**Your instructions:**
If a line in the listing below contains the word "relocated", count it, then please give only the number of such lines.

**Given information:**
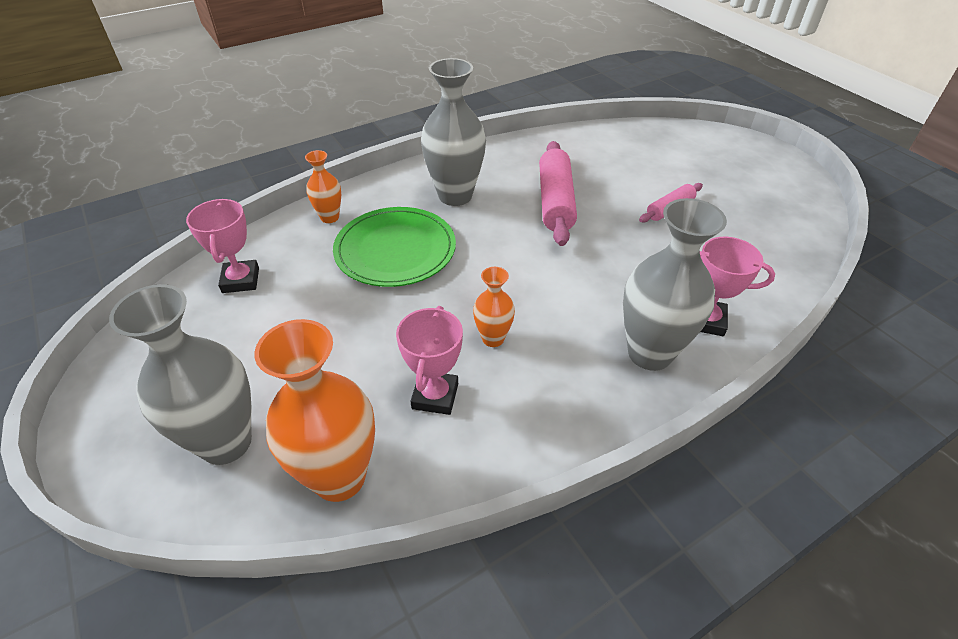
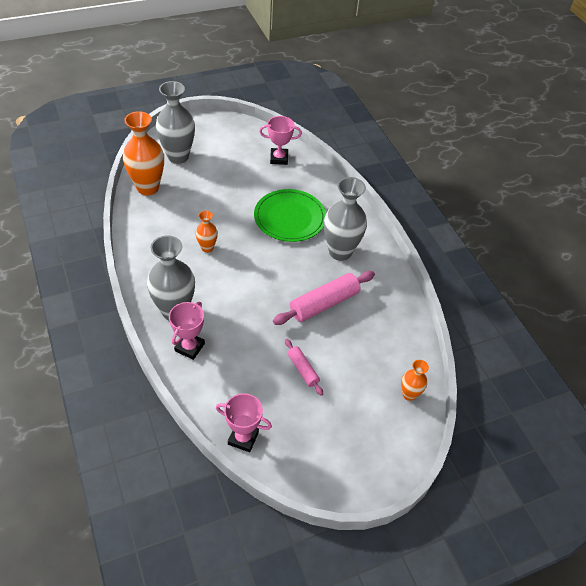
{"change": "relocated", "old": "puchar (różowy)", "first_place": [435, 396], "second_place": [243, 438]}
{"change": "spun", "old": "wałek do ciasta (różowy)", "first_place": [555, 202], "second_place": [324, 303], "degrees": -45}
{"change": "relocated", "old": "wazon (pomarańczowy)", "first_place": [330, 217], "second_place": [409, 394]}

**Task response:**
2